PROVIDED MATERIAL:
▬▬▬

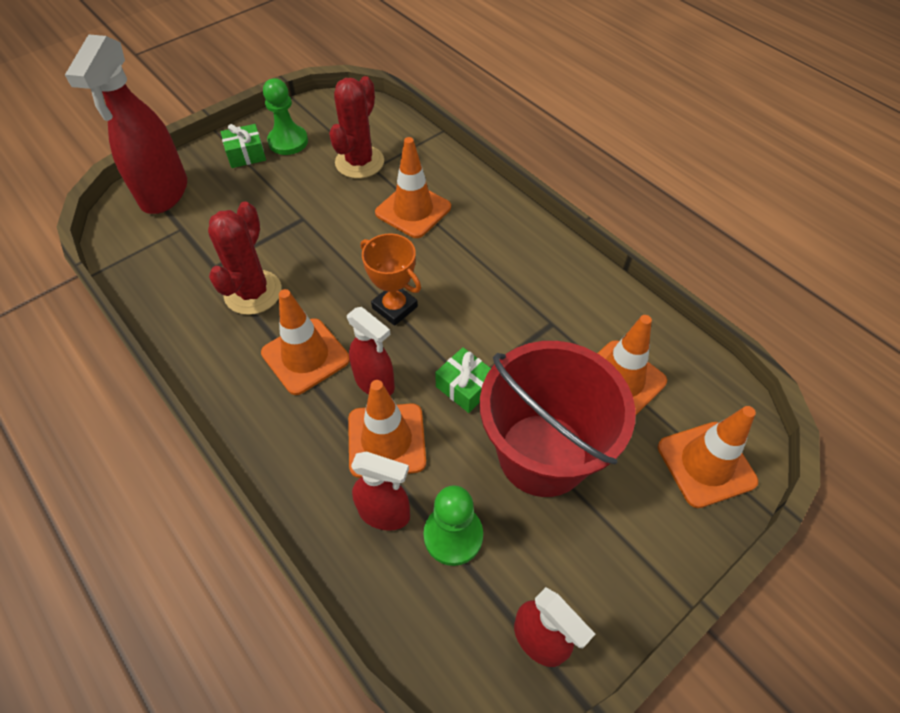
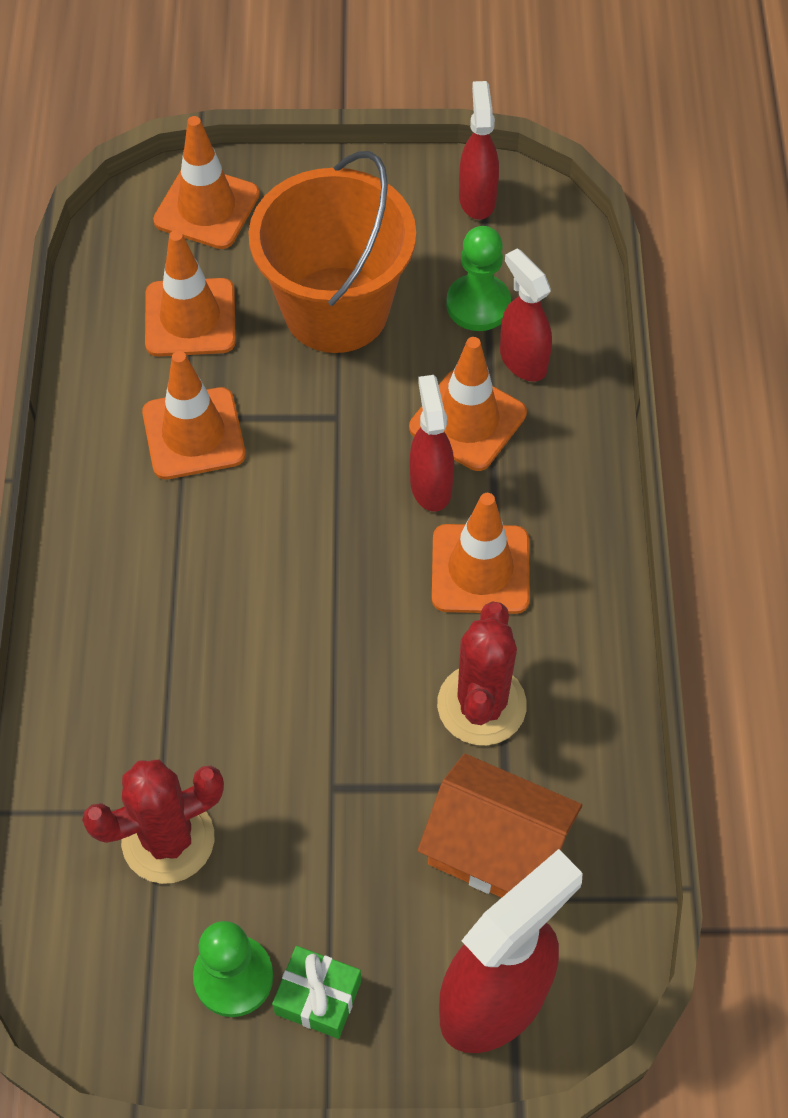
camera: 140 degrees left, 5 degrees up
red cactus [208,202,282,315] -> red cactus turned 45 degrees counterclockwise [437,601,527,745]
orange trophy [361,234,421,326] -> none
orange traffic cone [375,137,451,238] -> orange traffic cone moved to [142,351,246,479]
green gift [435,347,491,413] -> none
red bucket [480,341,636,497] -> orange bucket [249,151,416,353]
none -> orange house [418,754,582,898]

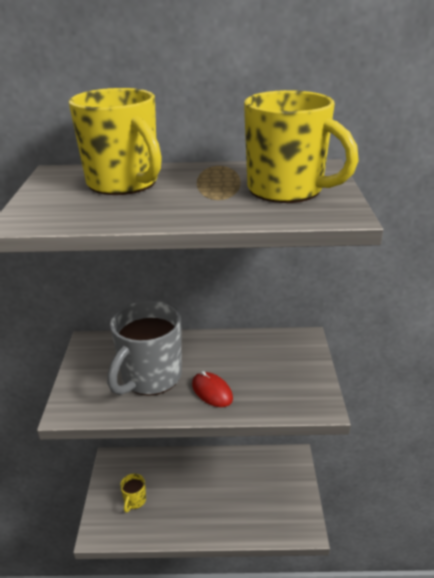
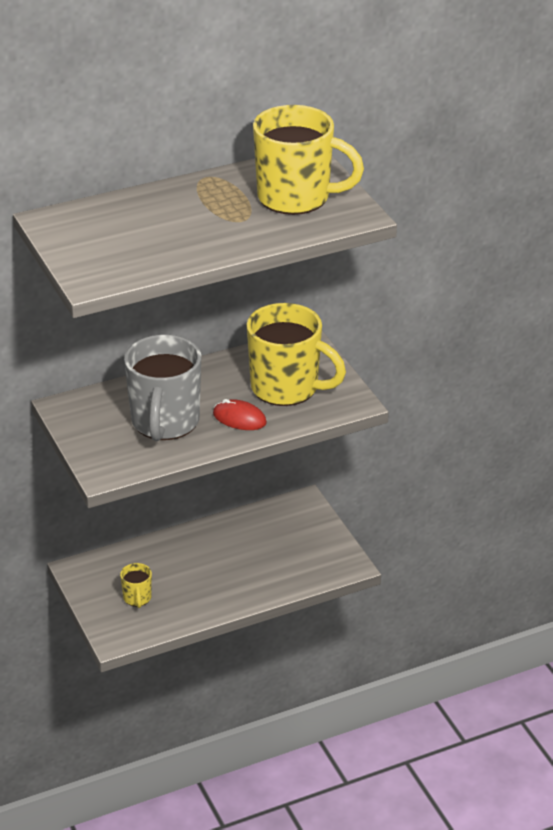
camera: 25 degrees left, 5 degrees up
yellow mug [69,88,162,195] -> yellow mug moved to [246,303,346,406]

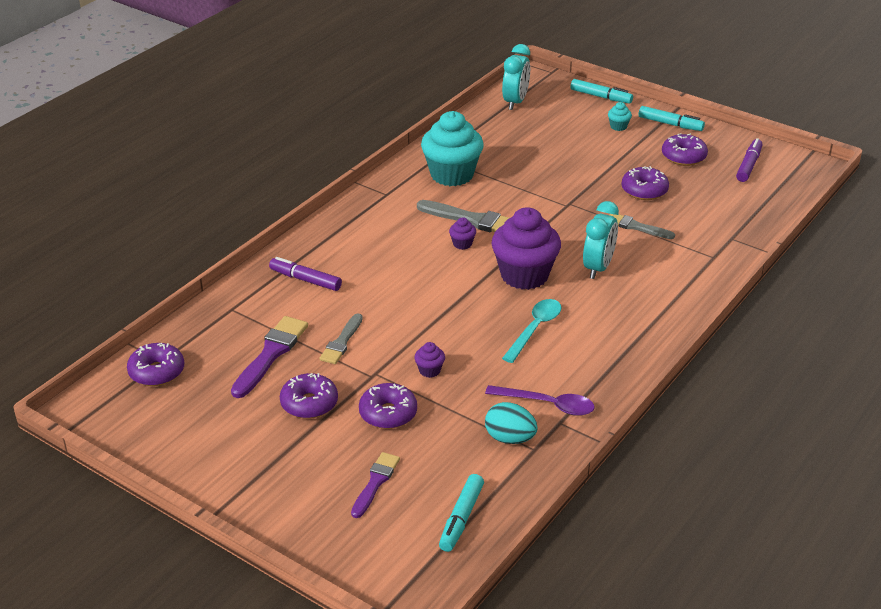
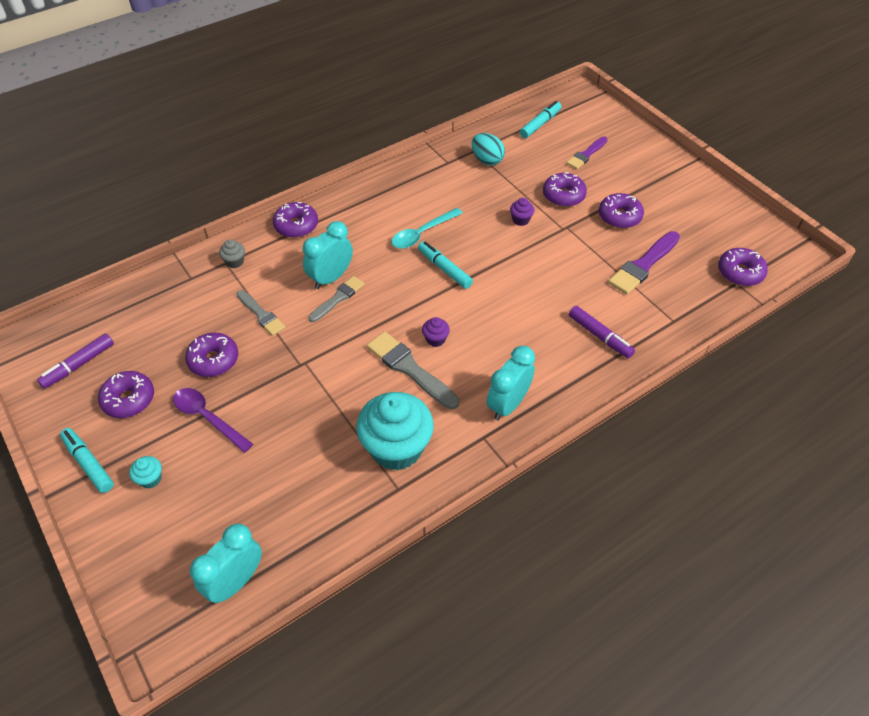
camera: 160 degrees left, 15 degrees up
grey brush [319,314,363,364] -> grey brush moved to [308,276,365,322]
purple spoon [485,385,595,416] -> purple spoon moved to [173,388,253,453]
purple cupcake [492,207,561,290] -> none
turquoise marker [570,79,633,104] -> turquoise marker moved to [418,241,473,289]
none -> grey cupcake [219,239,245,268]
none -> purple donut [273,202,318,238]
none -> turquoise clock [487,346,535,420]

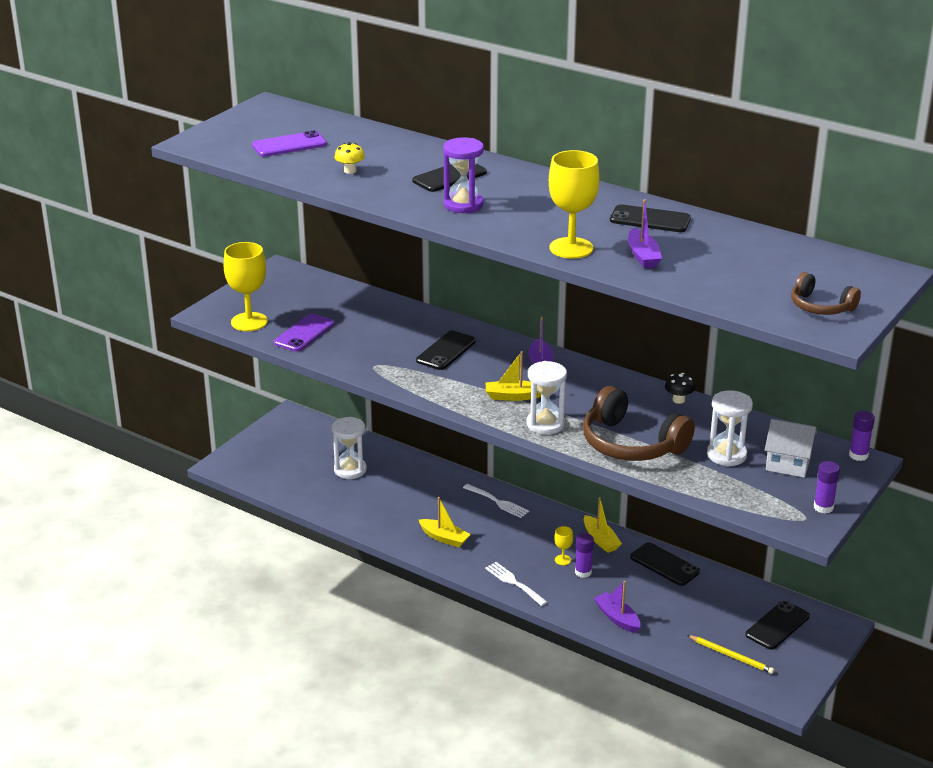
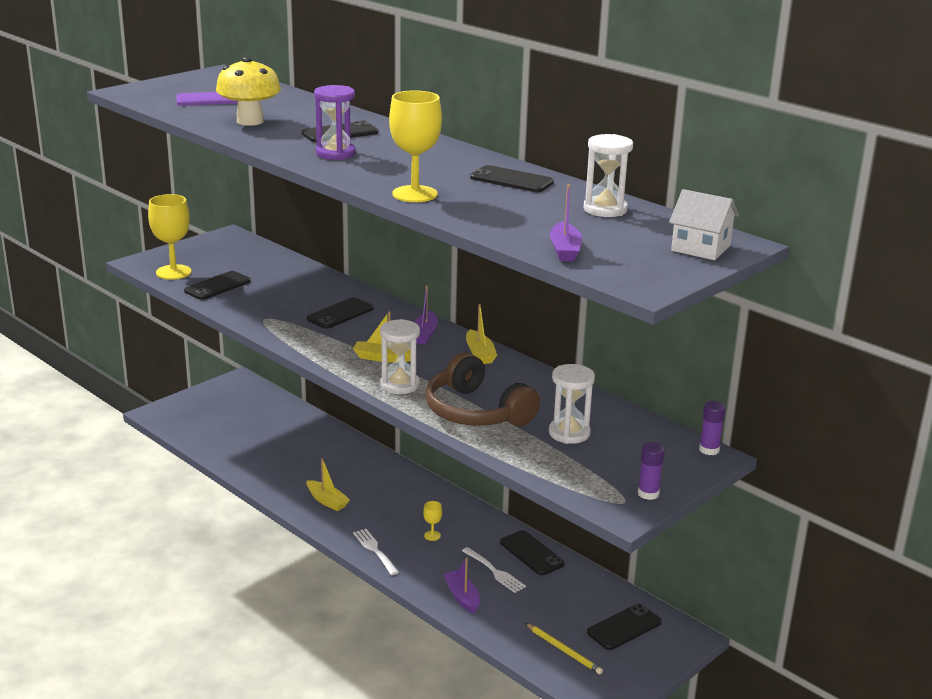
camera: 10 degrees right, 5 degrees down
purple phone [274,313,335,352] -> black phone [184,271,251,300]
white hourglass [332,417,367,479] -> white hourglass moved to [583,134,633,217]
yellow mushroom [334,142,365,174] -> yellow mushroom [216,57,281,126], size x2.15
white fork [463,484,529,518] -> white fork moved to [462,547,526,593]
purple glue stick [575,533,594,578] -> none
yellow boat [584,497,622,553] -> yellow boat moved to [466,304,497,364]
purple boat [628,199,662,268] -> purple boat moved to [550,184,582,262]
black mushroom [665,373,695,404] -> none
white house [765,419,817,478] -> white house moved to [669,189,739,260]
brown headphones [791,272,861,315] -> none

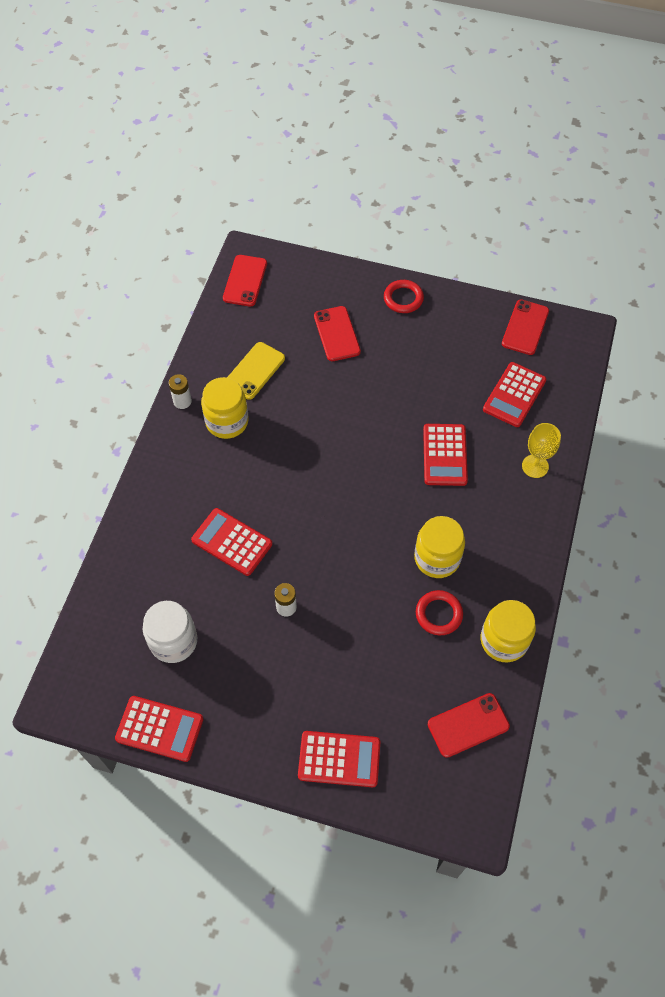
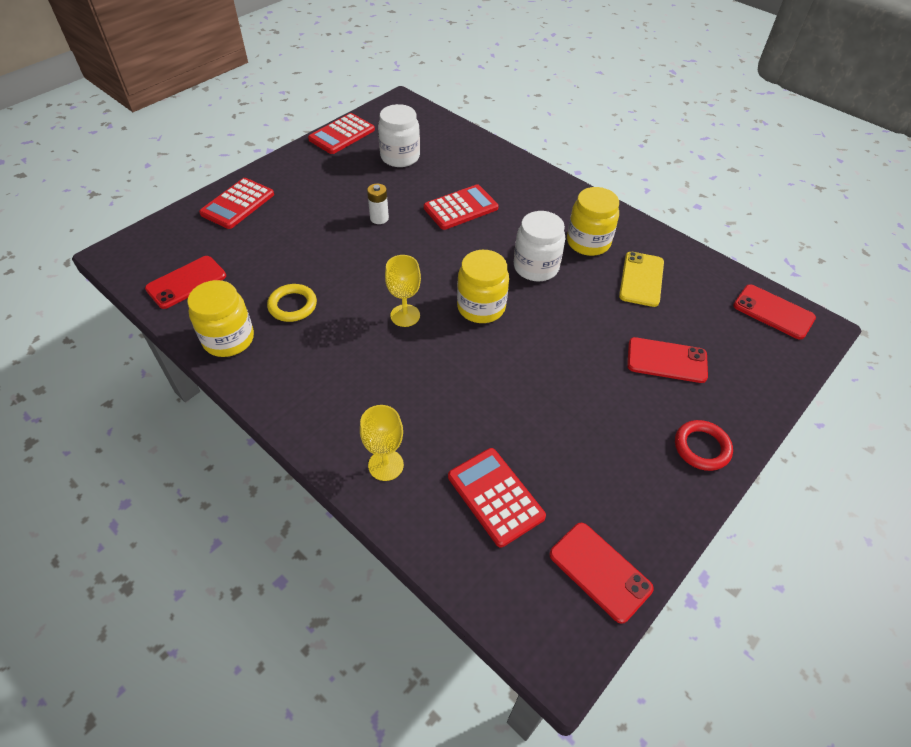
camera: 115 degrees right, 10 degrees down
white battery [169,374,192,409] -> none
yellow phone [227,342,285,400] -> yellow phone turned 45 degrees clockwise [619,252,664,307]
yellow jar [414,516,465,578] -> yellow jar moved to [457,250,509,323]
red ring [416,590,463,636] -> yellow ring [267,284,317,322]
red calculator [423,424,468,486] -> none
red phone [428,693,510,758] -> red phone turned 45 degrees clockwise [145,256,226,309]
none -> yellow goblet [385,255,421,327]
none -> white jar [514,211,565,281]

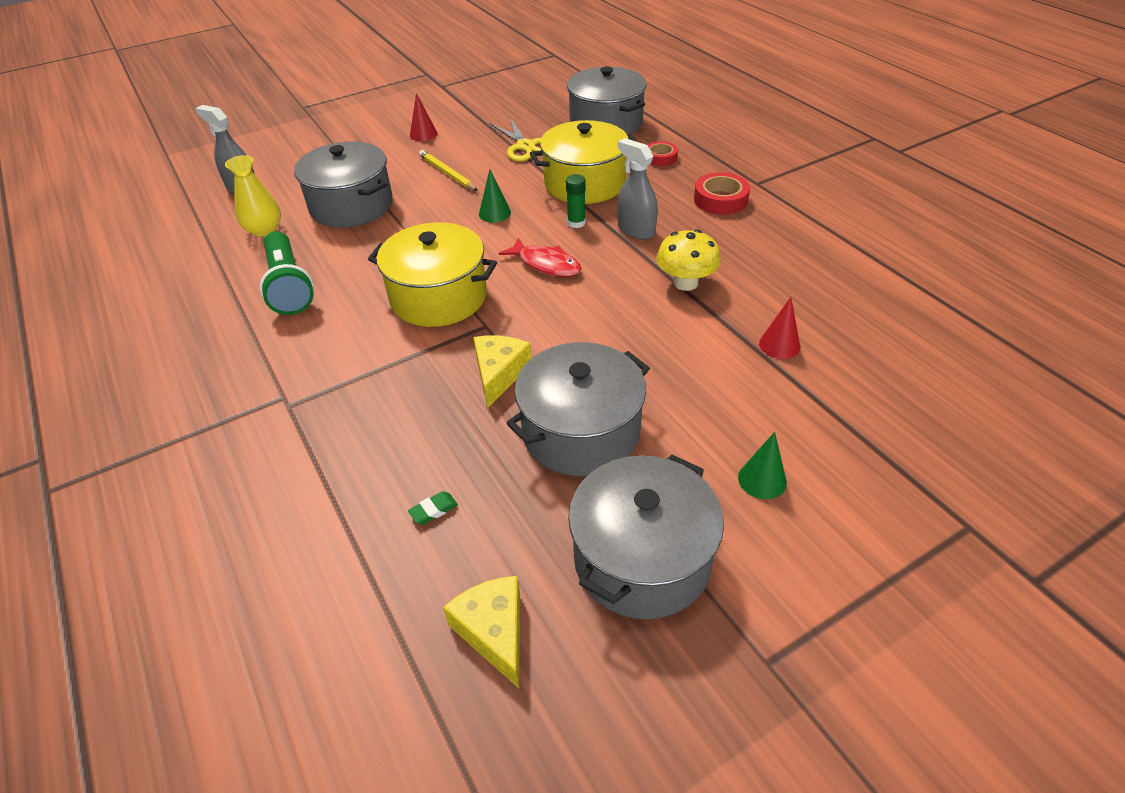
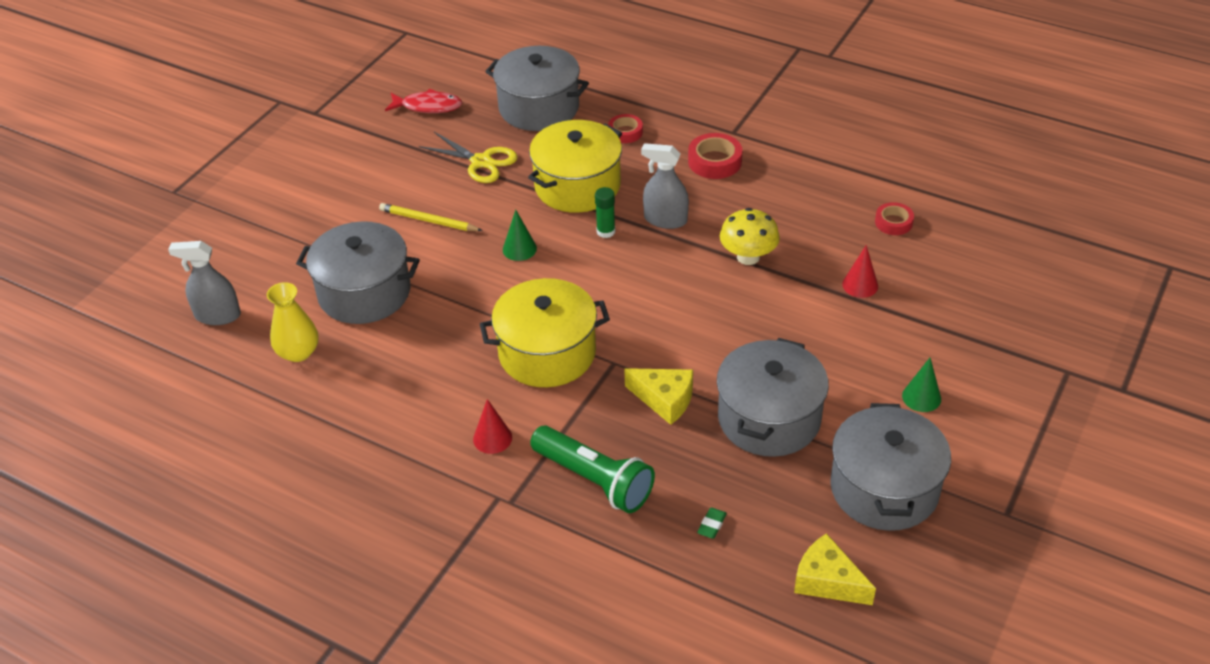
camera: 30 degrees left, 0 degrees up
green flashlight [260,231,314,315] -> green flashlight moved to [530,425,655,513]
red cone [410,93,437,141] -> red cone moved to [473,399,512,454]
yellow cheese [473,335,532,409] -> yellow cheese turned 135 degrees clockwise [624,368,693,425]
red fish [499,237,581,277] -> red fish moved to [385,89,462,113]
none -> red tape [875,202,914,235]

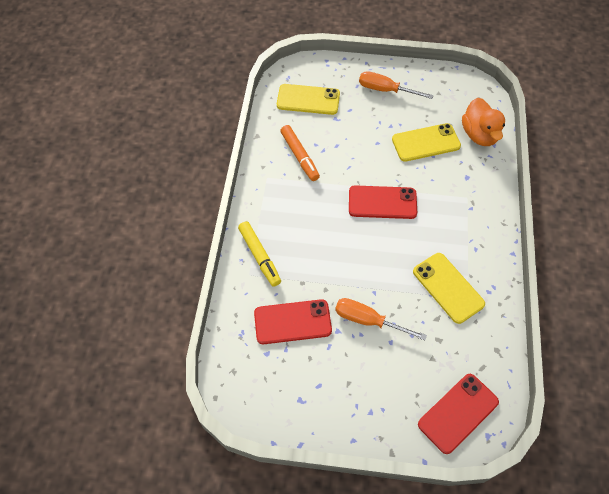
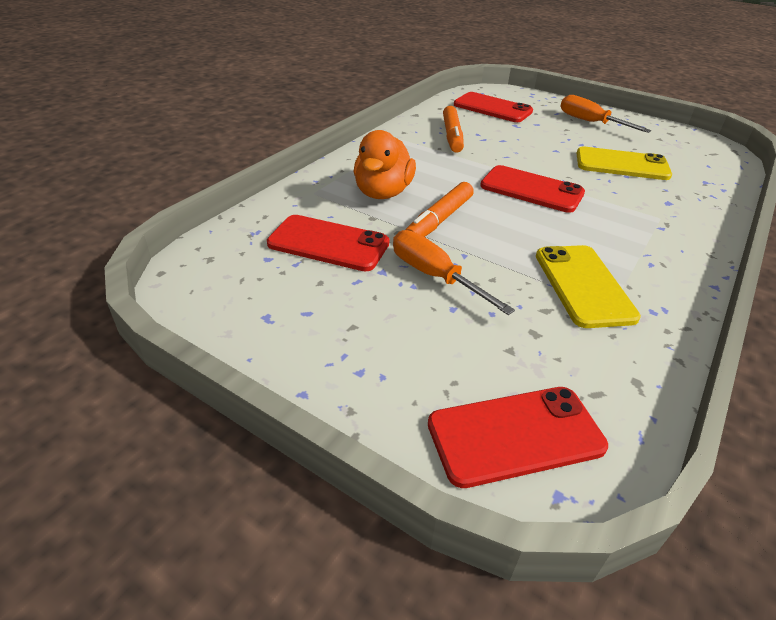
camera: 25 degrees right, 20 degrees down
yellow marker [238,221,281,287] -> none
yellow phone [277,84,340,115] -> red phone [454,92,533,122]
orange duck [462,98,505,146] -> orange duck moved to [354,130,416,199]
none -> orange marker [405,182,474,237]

▬▬▬

PROBLEM TO WORK ON: Please print all the data above word for word. Pictures should not appear in the copy.

SOLUTION FOR THIS TASK:
camera: 140 degrees left, 5 degrees up
red cactus [208,202,282,315] -> red cactus turned 45 degrees counterclockwise [437,601,527,745]
orange trophy [361,234,421,326] -> none
orange traffic cone [375,137,451,238] -> orange traffic cone moved to [142,351,246,479]
green gift [435,347,491,413] -> none
red bucket [480,341,636,497] -> orange bucket [249,151,416,353]
none -> orange house [418,754,582,898]

camera: 25 degrees left, 5 degrees up
yellow mug [69,88,162,195] -> yellow mug moved to [246,303,346,406]

camera: 160 degrees left, 15 degrees up
grey brush [319,314,363,364] -> grey brush moved to [308,276,365,322]
purple spoon [485,385,595,416] -> purple spoon moved to [173,388,253,453]
purple cupcake [492,207,561,290] -> none
turquoise marker [570,79,633,104] -> turquoise marker moved to [418,241,473,289]
none -> grey cupcake [219,239,245,268]
none -> purple donut [273,202,318,238]
none -> turquoise clock [487,346,535,420]

camera: 10 degrees right, 5 degrees down
purple phone [274,313,335,352] -> black phone [184,271,251,300]
white hourglass [332,417,367,479] -> white hourglass moved to [583,134,633,217]
yellow mushroom [334,142,365,174] -> yellow mushroom [216,57,281,126], size x2.15
white fork [463,484,529,518] -> white fork moved to [462,547,526,593]
purple glue stick [575,533,594,578] -> none
yellow boat [584,497,622,553] -> yellow boat moved to [466,304,497,364]
purple boat [628,199,662,268] -> purple boat moved to [550,184,582,262]
black mushroom [665,373,695,404] -> none
white house [765,419,817,478] -> white house moved to [669,189,739,260]
brown headphones [791,272,861,315] -> none

camera: 115 degrees right, 10 degrees down
white battery [169,374,192,409] -> none
yellow phone [227,342,285,400] -> yellow phone turned 45 degrees clockwise [619,252,664,307]
yellow jar [414,516,465,578] -> yellow jar moved to [457,250,509,323]
red ring [416,590,463,636] -> yellow ring [267,284,317,322]
red calculator [423,424,468,486] -> none
red phone [428,693,510,758] -> red phone turned 45 degrees clockwise [145,256,226,309]
none -> yellow goblet [385,255,421,327]
none -> white jar [514,211,565,281]

camera: 30 degrees left, 0 degrees up
green flashlight [260,231,314,315] -> green flashlight moved to [530,425,655,513]
red cone [410,93,437,141] -> red cone moved to [473,399,512,454]
yellow cheese [473,335,532,409] -> yellow cheese turned 135 degrees clockwise [624,368,693,425]
red fish [499,237,581,277] -> red fish moved to [385,89,462,113]
none -> red tape [875,202,914,235]

camera: 25 degrees right, 20 degrees down
yellow marker [238,221,281,287] -> none
yellow phone [277,84,340,115] -> red phone [454,92,533,122]
orange duck [462,98,505,146] -> orange duck moved to [354,130,416,199]
none -> orange marker [405,182,474,237]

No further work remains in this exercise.